Exercise input =
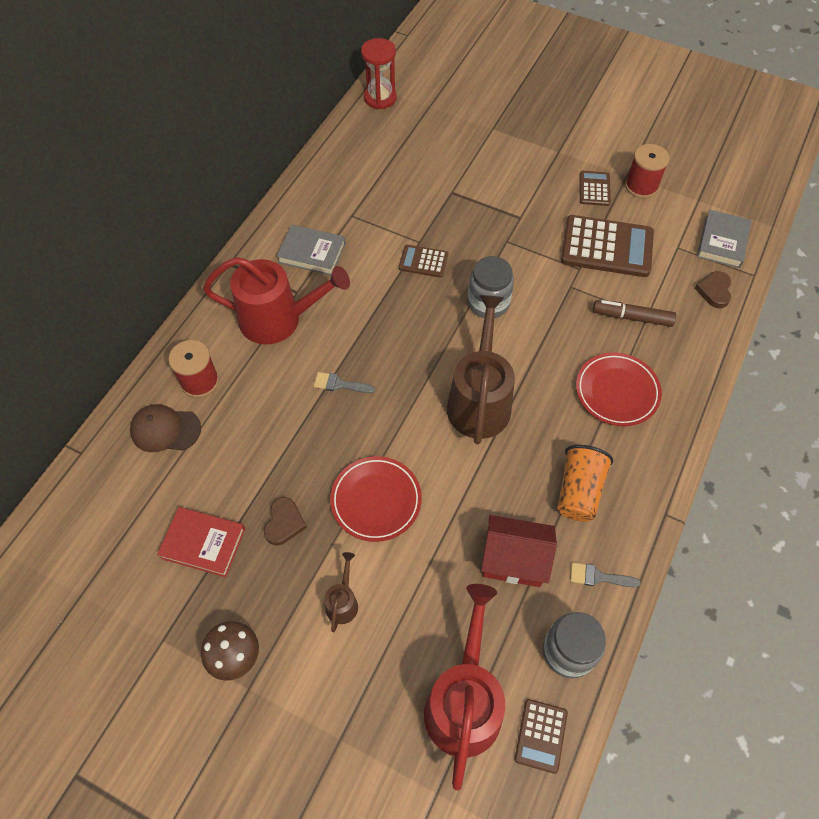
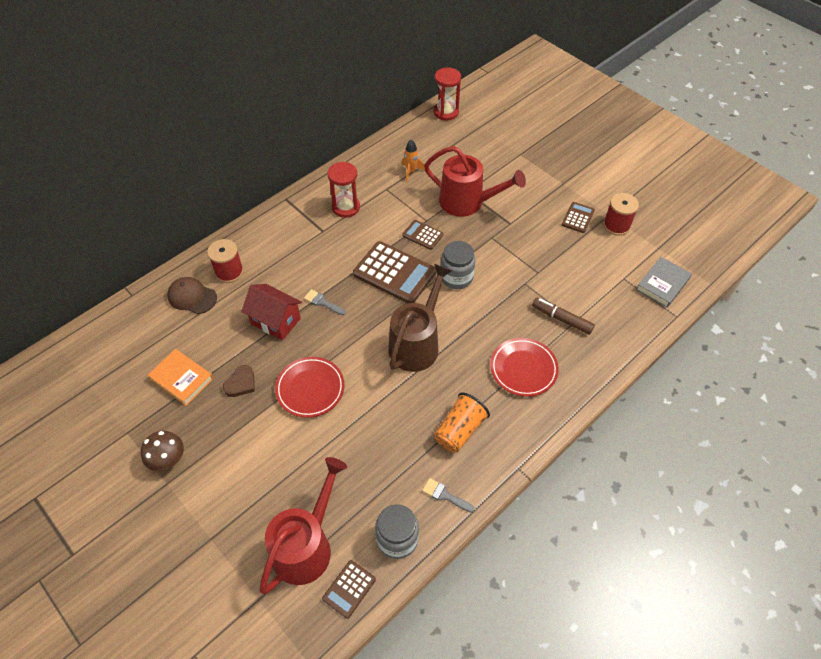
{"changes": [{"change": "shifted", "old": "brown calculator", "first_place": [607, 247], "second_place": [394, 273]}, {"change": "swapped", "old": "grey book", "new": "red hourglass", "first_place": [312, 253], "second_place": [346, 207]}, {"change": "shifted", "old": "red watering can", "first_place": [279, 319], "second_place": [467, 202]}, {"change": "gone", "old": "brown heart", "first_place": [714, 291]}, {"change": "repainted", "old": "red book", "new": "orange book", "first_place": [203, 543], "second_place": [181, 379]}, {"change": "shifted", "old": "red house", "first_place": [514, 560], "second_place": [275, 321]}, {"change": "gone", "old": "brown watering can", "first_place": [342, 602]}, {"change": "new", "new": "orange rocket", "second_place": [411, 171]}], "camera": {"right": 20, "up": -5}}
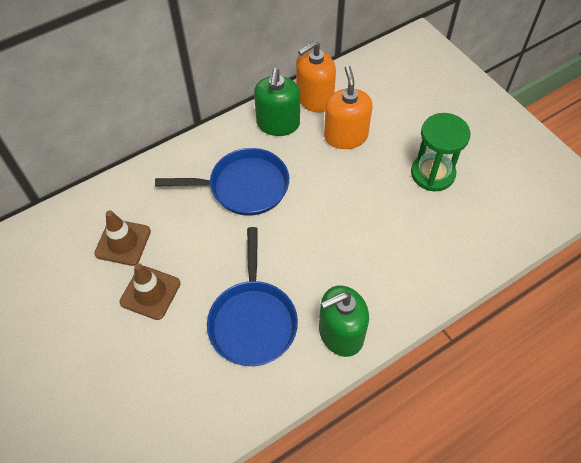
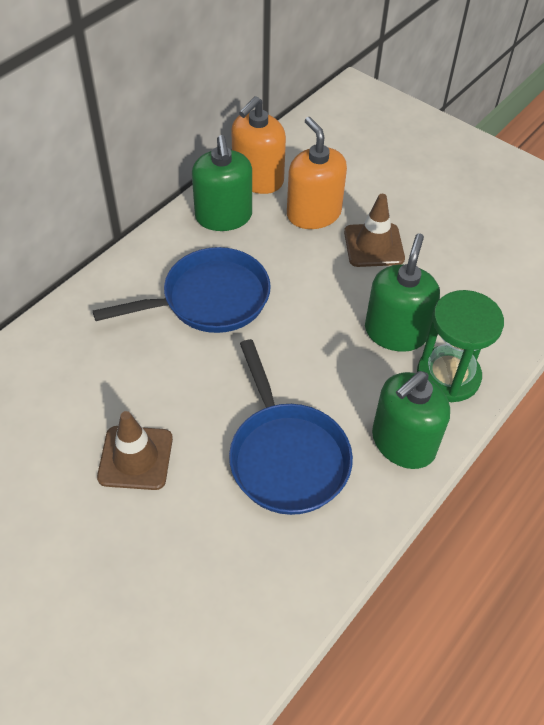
{"changes": [{"change": "shifted", "old": "green hourglass", "first_place": [432, 173], "second_place": [448, 376]}, {"change": "shifted", "old": "brown traffic cone", "first_place": [123, 242], "second_place": [373, 245]}, {"change": "new", "new": "green soap dispenser", "second_place": [395, 332]}], "camera": {"right": -20, "up": -5}}
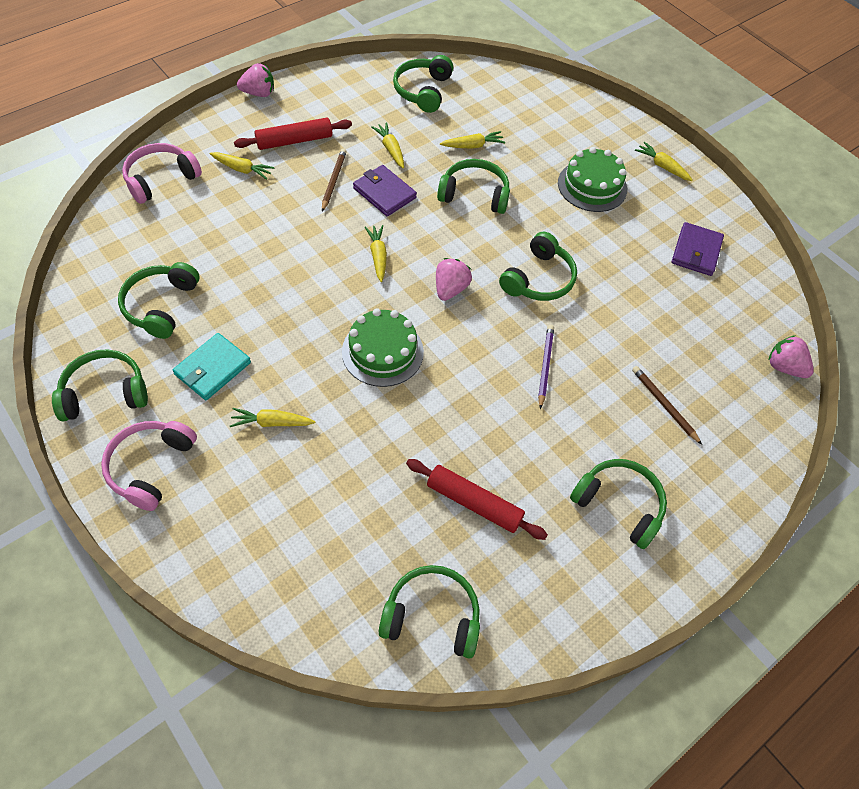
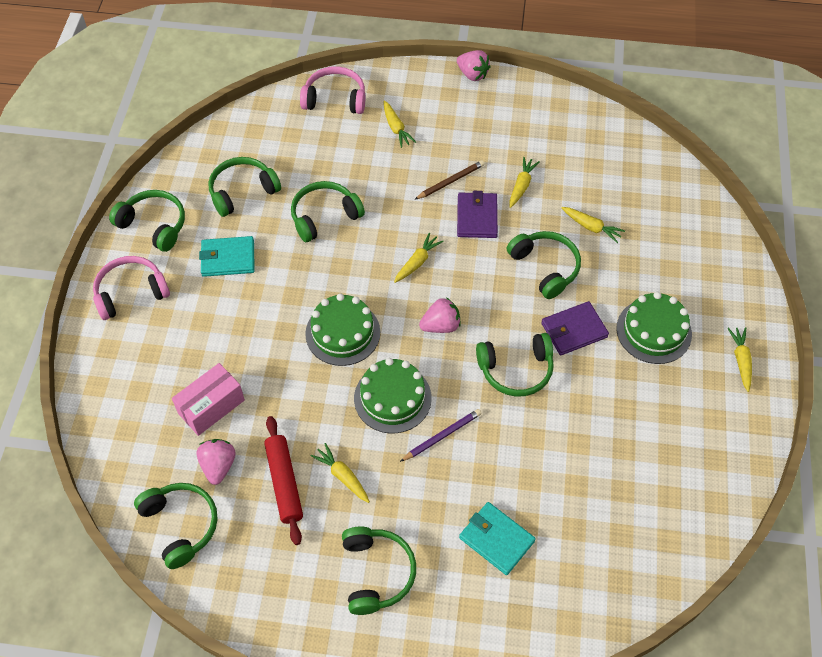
{"changes": [{"change": "shifted", "old": "green headphones", "first_place": [422, 91], "second_place": [324, 216]}, {"change": "gone", "old": "red rolling pin", "first_place": [294, 141]}, {"change": "shifted", "old": "purple wallet", "first_place": [696, 251], "second_place": [574, 330]}, {"change": "shifted", "old": "pink strawberry", "first_place": [784, 367], "second_place": [218, 466]}, {"change": "swapped", "old": "brown pencil", "new": "turquoise wallet", "first_place": [664, 405], "second_place": [496, 539]}, {"change": "shifted", "old": "yellow carrot", "first_place": [272, 422], "second_place": [342, 476]}, {"change": "new", "new": "green cake", "second_place": [392, 398]}, {"change": "new", "new": "pink box", "second_place": [211, 406]}], "camera": {"right": 50, "up": 0}}
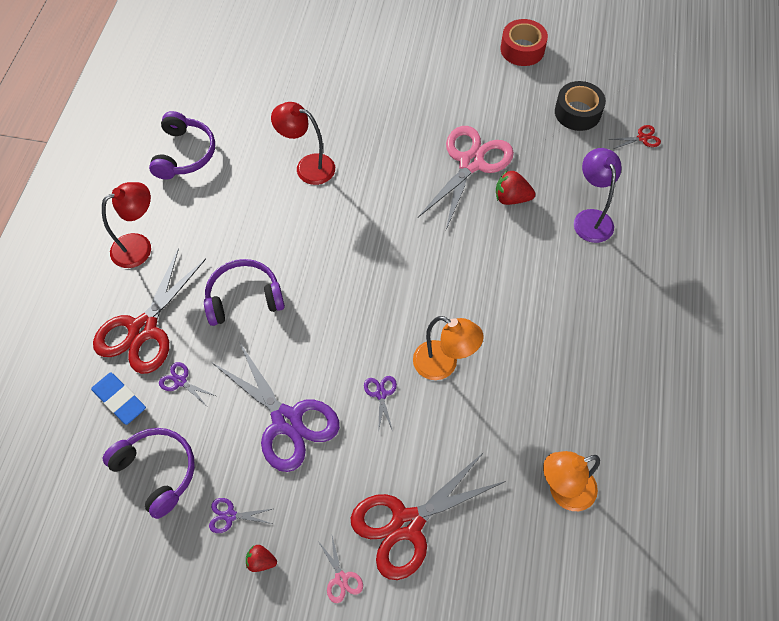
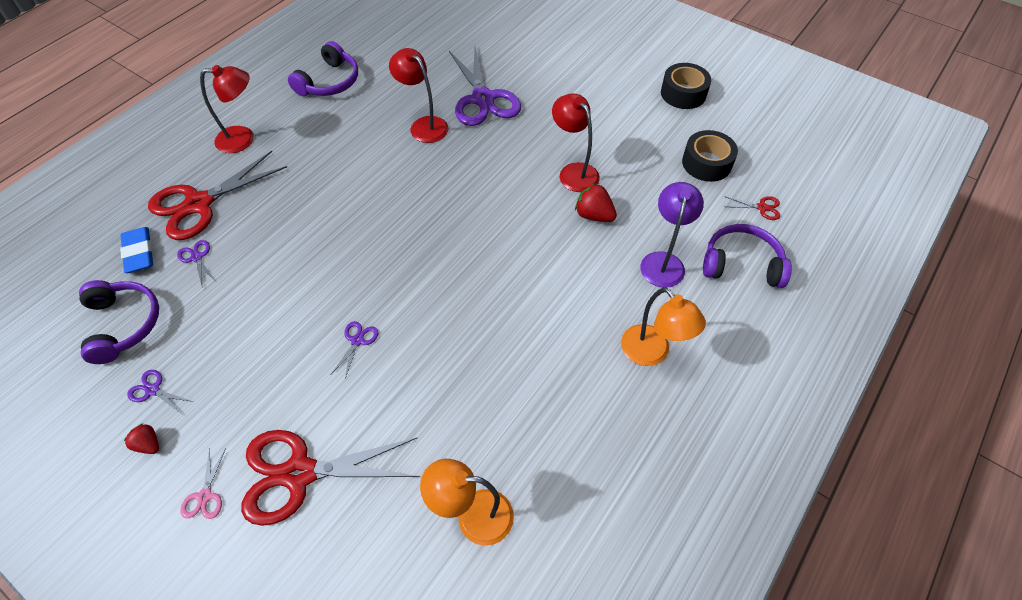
{"changes": [{"change": "repainted", "old": "red tape", "new": "black tape", "first_place": [522, 49], "second_place": [683, 93]}, {"change": "swapped", "old": "pink scissors", "new": "red lamp", "first_place": [471, 163], "second_place": [573, 172]}, {"change": "shifted", "old": "purple headphones", "first_place": [244, 298], "second_place": [741, 264]}, {"change": "shifted", "old": "orange lamp", "first_place": [443, 365], "second_place": [652, 353]}, {"change": "shifted", "old": "purple scissors", "first_place": [287, 421], "second_place": [483, 99]}], "camera": {"right": 25, "up": -5}}
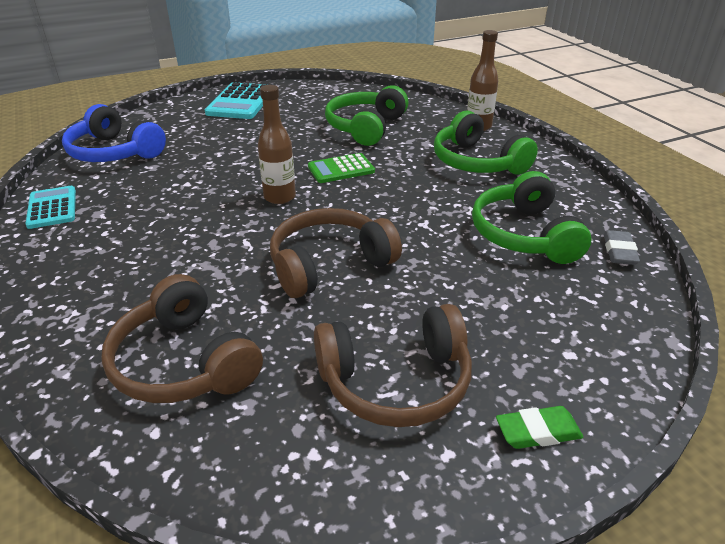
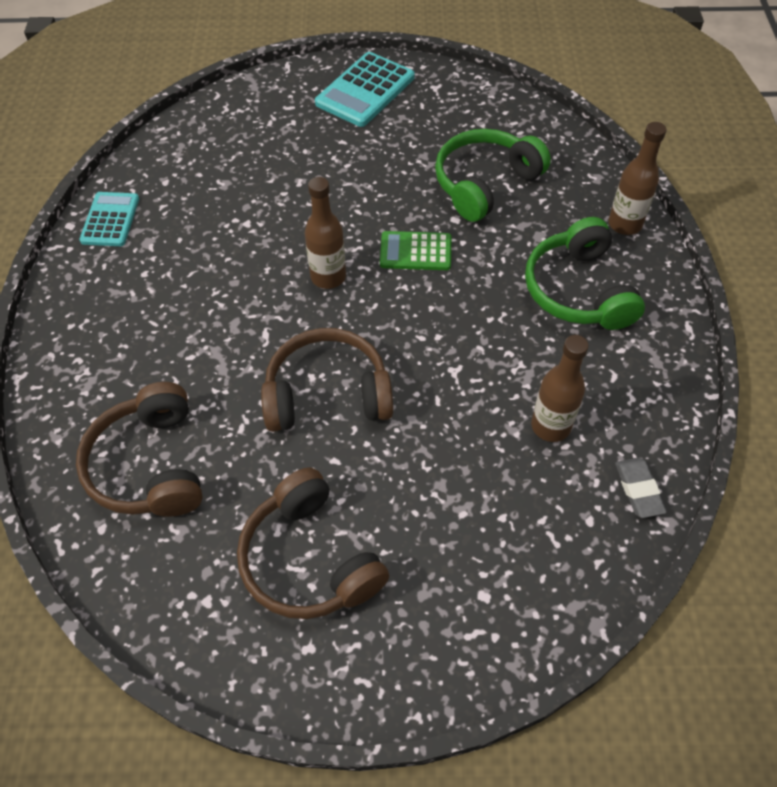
{"changes": [{"change": "gone", "old": "blue headphones", "first_place": [114, 152]}, {"change": "swapped", "old": "green headphones", "new": "brown bottle", "first_place": [524, 234], "second_place": [550, 426]}, {"change": "rotated", "old": "grey eraser", "first_place": [619, 251], "second_place": [638, 490], "degrees": -45}, {"change": "rotated", "old": "brown headphones", "first_place": [396, 382], "second_place": [309, 559], "degrees": 45}, {"change": "gone", "old": "green eraser", "first_place": [538, 432]}], "camera": {"right": 25, "up": 20}}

Problem description = Considering each line of the records on its own, count those that contain "purple" and give only that number.

The completed task = 2